WHAT YOU NEED TO DO: The output should be limited to the line holding "(421, 214) = (296, 270): red egg -> none" and the lines after it through the end of the entries, each restated exactly.

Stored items
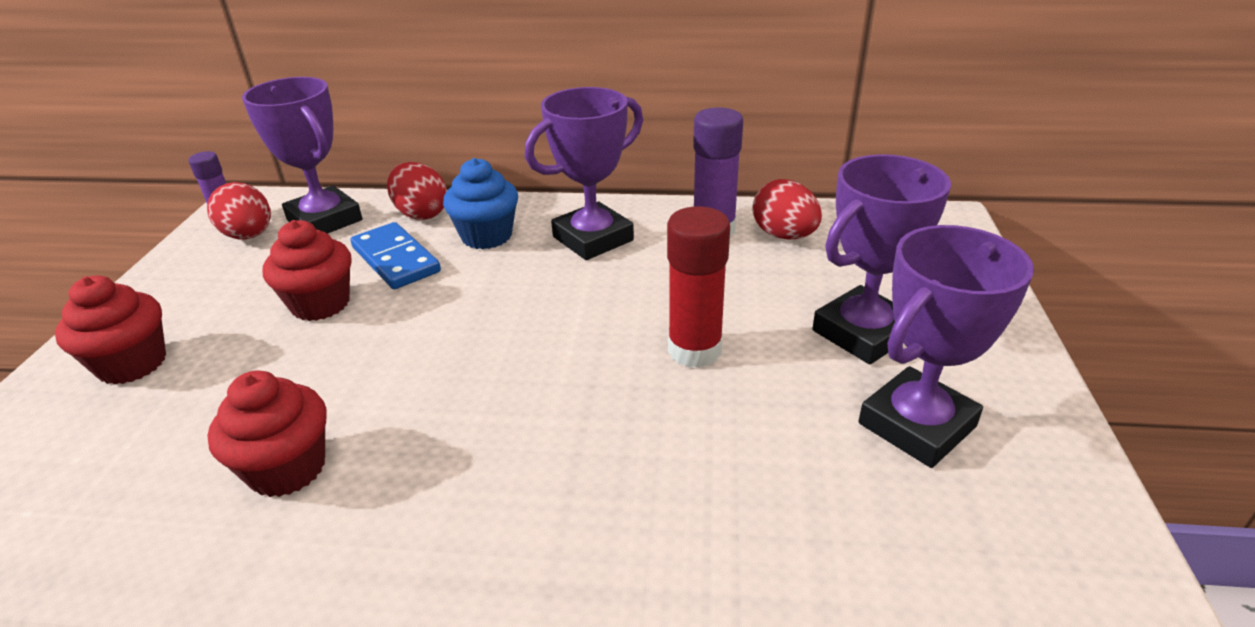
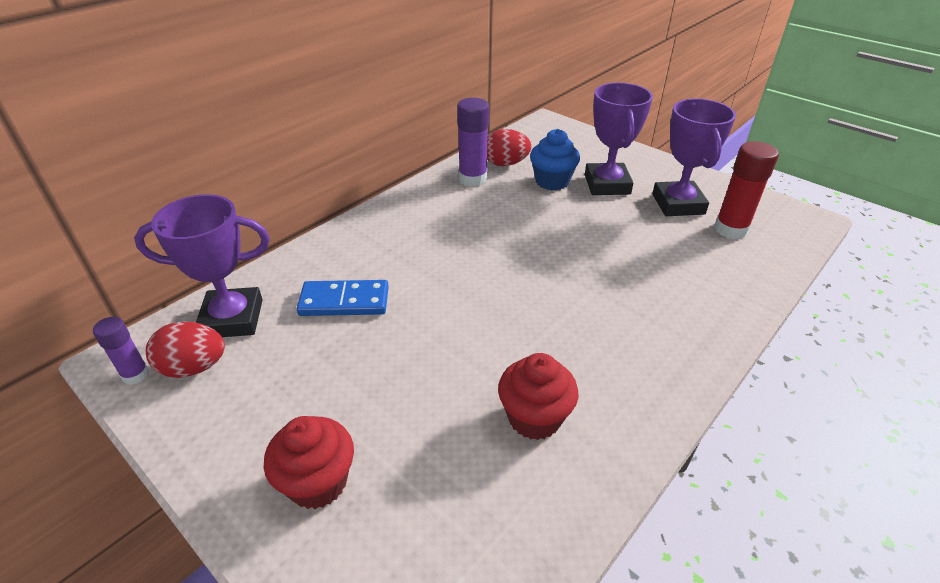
camera: 55 degrees left, 5 degrees up
(320, 304) = (358, 354): red cupcake -> none
(421, 214) = (296, 270): red egg -> none
(486, 236) = (368, 254): blue cupcake -> blue cupcake (552, 181)
(593, 239) = (428, 218): purple trophy -> none
(694, 350) = (572, 232): red glue stick -> red glue stick (730, 229)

EXERCISE RESPONSE:
(421, 214) = (296, 270): red egg -> none
(486, 236) = (368, 254): blue cupcake -> blue cupcake (552, 181)
(593, 239) = (428, 218): purple trophy -> none
(694, 350) = (572, 232): red glue stick -> red glue stick (730, 229)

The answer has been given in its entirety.